[Stored items]
━━━━━━━━━━━━━━━━
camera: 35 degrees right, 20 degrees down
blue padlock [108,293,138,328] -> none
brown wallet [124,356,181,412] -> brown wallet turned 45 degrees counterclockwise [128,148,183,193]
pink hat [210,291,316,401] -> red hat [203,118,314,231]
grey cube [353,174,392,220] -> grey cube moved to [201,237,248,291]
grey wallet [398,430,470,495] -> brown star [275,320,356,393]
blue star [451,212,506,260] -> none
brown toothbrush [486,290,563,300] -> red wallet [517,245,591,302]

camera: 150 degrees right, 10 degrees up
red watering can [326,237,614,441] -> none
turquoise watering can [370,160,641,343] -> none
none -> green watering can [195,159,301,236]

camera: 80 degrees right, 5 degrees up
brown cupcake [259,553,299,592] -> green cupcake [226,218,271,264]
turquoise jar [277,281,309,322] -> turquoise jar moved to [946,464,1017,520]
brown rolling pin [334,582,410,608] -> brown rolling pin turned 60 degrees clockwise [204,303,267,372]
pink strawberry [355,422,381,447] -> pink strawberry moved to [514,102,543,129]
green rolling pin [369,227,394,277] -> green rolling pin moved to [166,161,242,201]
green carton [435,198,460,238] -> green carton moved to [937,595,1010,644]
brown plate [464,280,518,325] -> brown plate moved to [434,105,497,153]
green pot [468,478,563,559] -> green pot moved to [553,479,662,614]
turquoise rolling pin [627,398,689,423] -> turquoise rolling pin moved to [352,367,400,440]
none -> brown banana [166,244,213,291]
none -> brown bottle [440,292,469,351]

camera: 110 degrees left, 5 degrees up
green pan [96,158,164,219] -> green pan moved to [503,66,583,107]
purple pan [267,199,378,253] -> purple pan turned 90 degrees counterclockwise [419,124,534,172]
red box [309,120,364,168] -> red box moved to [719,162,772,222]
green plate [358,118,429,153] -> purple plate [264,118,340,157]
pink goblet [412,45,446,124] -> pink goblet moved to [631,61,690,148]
━━━━━━━━━━━━━━━━
* To-do item
What are the lines, exactly as written above, from the line with "red watering can [326,237,614,441] -> none" to the line with "turquoise jar [277,281,309,322]", both included? Output only those.

* Output for this task
red watering can [326,237,614,441] -> none
turquoise watering can [370,160,641,343] -> none
none -> green watering can [195,159,301,236]

camera: 80 degrees right, 5 degrees up
brown cupcake [259,553,299,592] -> green cupcake [226,218,271,264]
turquoise jar [277,281,309,322] -> turquoise jar moved to [946,464,1017,520]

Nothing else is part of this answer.